#### [SOURCE MATERIAL]
===============

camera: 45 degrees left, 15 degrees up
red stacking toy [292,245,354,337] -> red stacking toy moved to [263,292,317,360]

===============

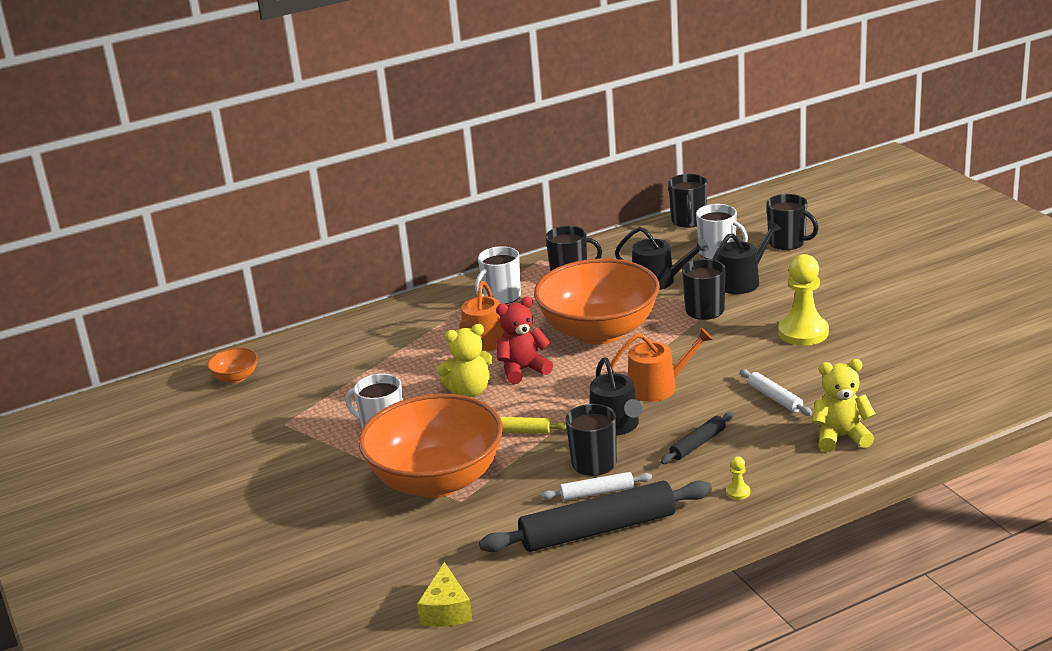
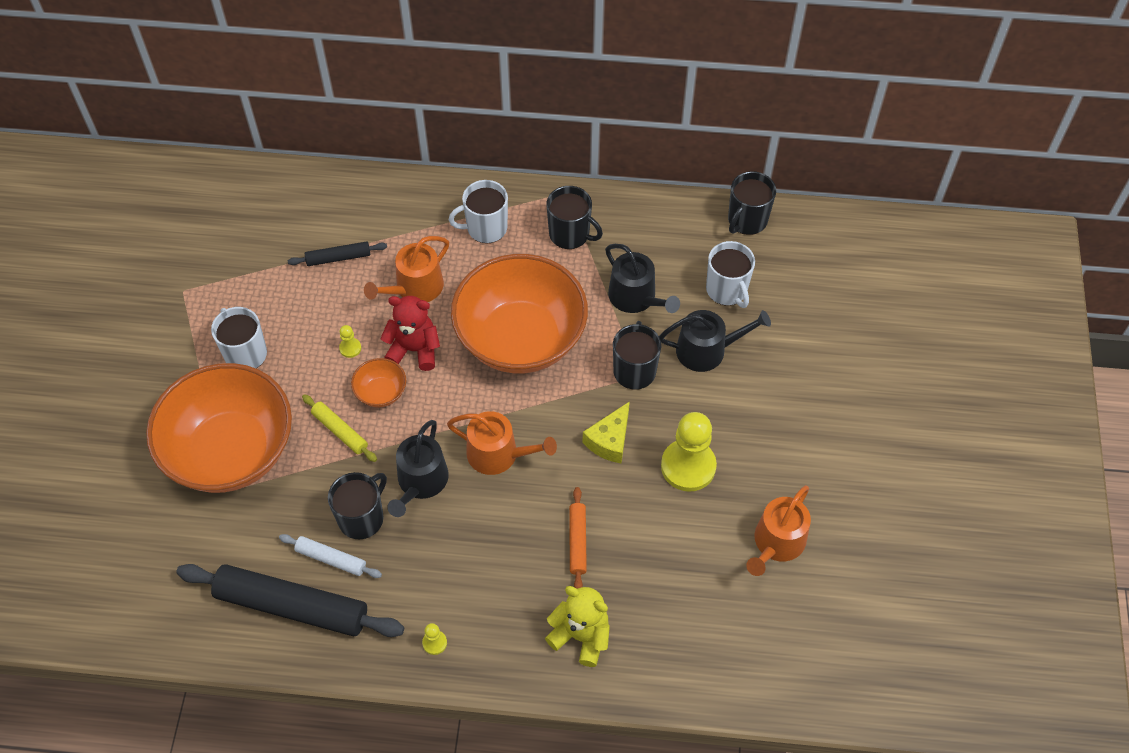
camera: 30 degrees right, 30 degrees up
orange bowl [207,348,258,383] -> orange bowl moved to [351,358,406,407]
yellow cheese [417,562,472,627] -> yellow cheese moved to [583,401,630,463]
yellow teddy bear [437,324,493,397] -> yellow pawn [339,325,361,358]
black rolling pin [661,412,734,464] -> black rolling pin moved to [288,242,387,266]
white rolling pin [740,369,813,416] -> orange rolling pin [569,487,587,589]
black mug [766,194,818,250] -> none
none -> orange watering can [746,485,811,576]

===============

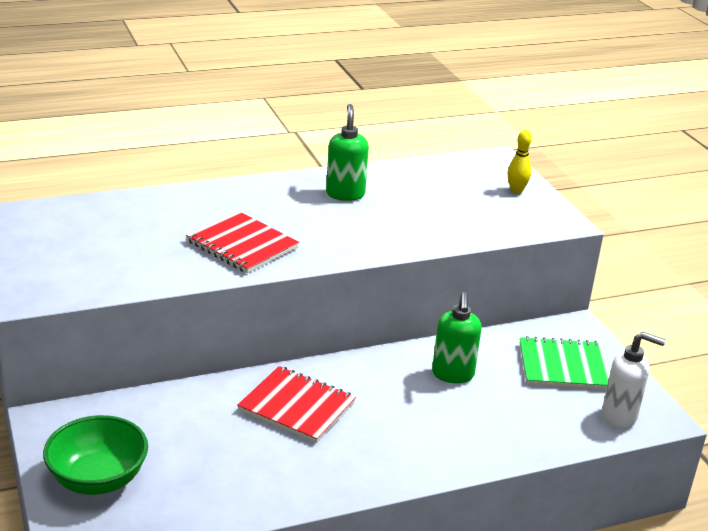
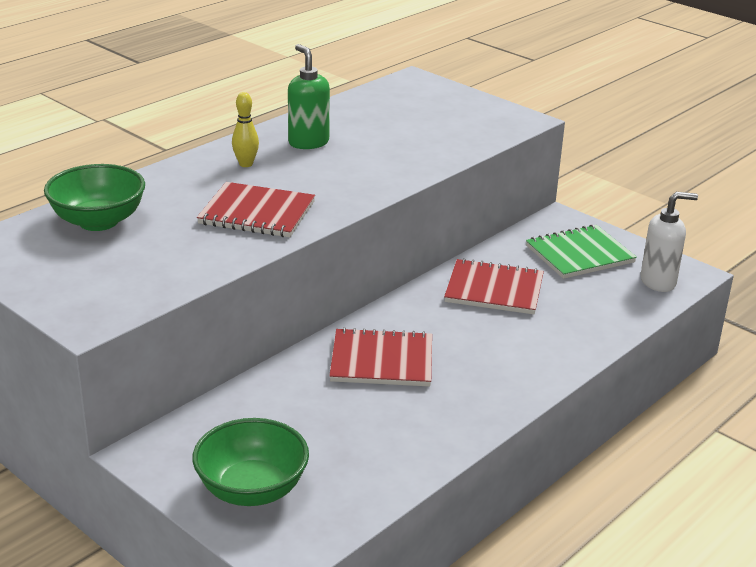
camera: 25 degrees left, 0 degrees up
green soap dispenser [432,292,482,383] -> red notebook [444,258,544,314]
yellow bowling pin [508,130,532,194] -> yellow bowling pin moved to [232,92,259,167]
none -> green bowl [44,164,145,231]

===============

#### [TRY IT]
Given the records above, return exactly the lines starting at the line containing "green soap dispenser" and ending at the line containing "none -> green bowl [44,164,145,231]", including both.

#### [RESPONSE TO THE TASK]
green soap dispenser [432,292,482,383] -> red notebook [444,258,544,314]
yellow bowling pin [508,130,532,194] -> yellow bowling pin moved to [232,92,259,167]
none -> green bowl [44,164,145,231]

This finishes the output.